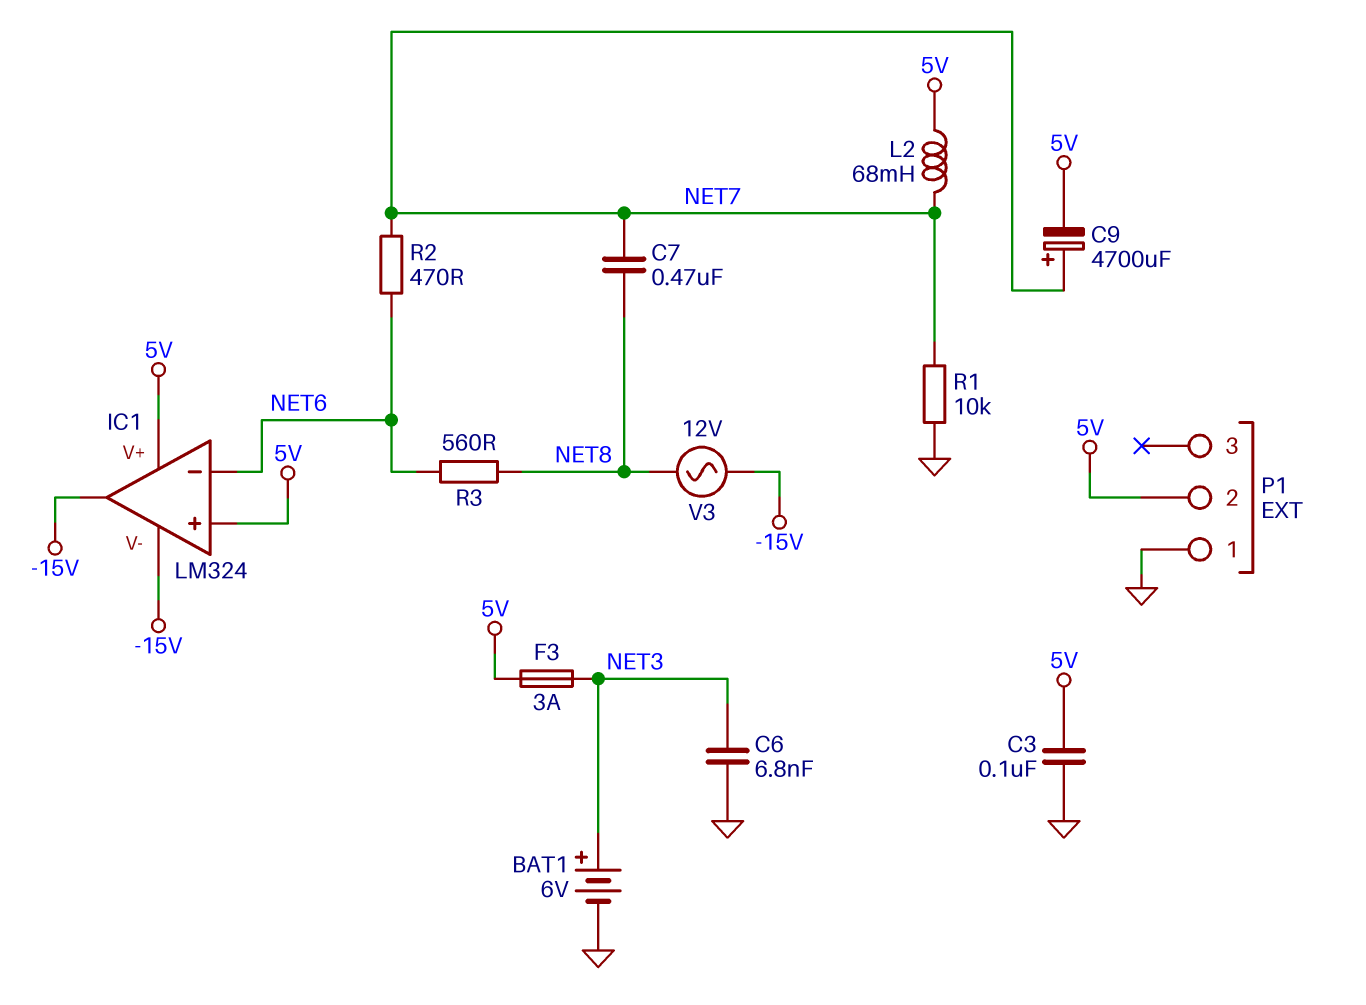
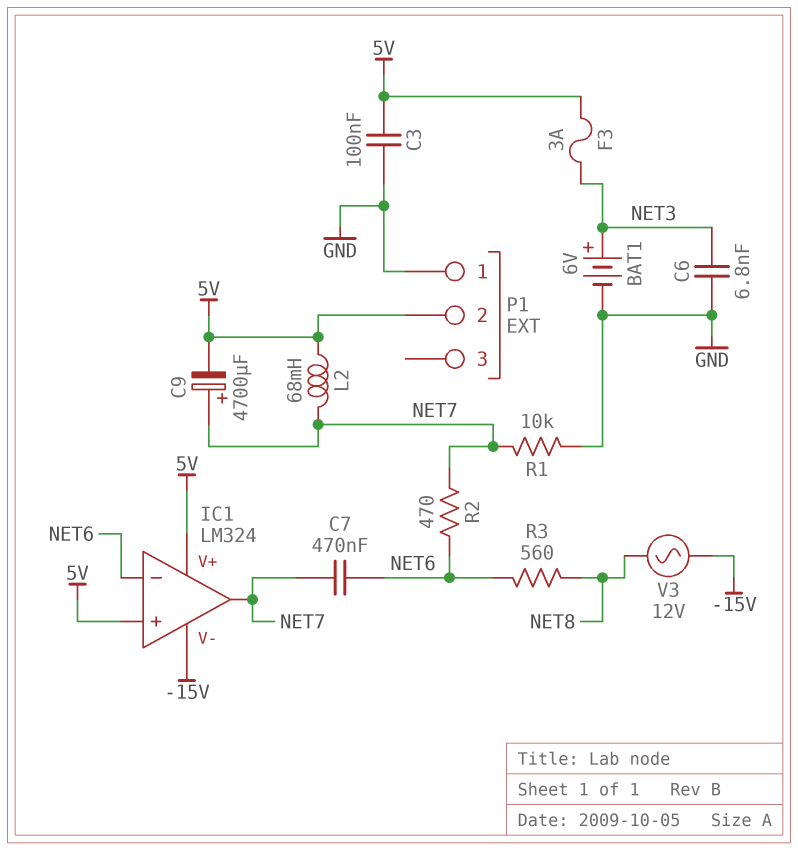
C7: 470nF (NET7, NET8) -> 470nF (NET6, NET7)
IC1 pin out: -15V -> NET7

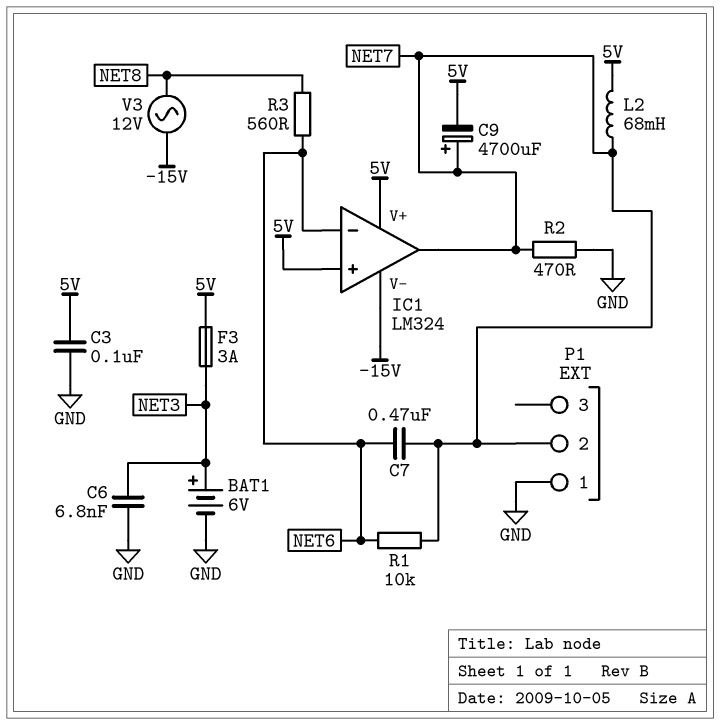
P1 pin 2: 5V -> NET7
R1: 10k (GND, NET7) -> 10k (NET6, NET7)
R2: 470 (NET6, NET7) -> 470 (GND, NET7)

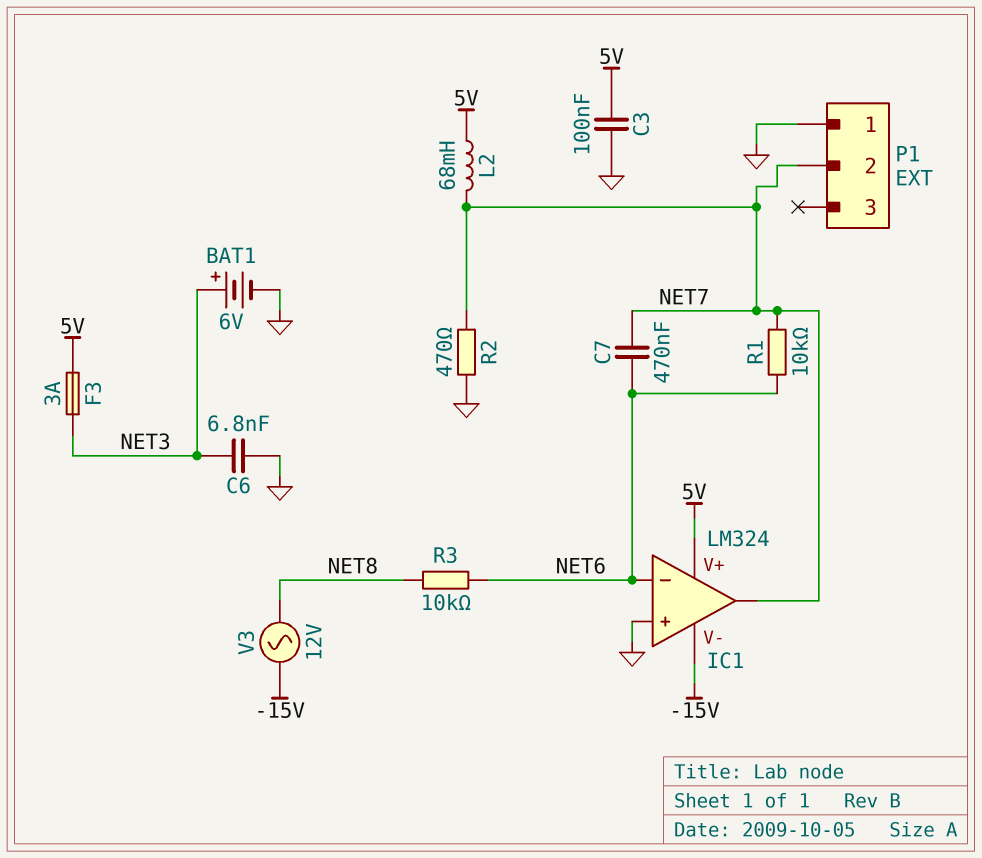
C9: 4700uF (plus NET7, minus 5V) -> none
IC1 pin in+: 5V -> GND
R3: 560 (NET6, NET8) -> 10k (NET6, NET8)

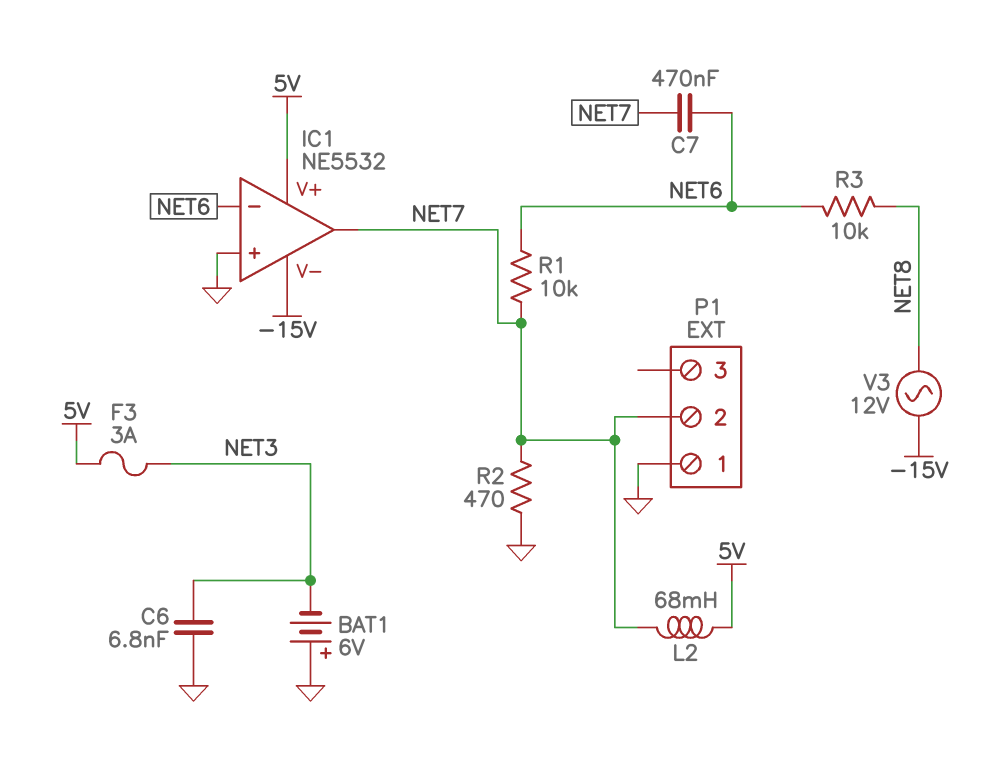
BAT1: 6V (plus NET3, minus GND) -> 6V (plus GND, minus NET3)
C3: 100nF (5V, GND) -> none
IC1: LM324 -> NE5532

* PROBLEM DETAILS
The records above should be output exactly, but without any of their pictures.

* ANSWER
C7: 470nF (NET7, NET8) -> 470nF (NET6, NET7)
IC1 pin out: -15V -> NET7

P1 pin 2: 5V -> NET7
R1: 10k (GND, NET7) -> 10k (NET6, NET7)
R2: 470 (NET6, NET7) -> 470 (GND, NET7)

C9: 4700uF (plus NET7, minus 5V) -> none
IC1 pin in+: 5V -> GND
R3: 560 (NET6, NET8) -> 10k (NET6, NET8)

BAT1: 6V (plus NET3, minus GND) -> 6V (plus GND, minus NET3)
C3: 100nF (5V, GND) -> none
IC1: LM324 -> NE5532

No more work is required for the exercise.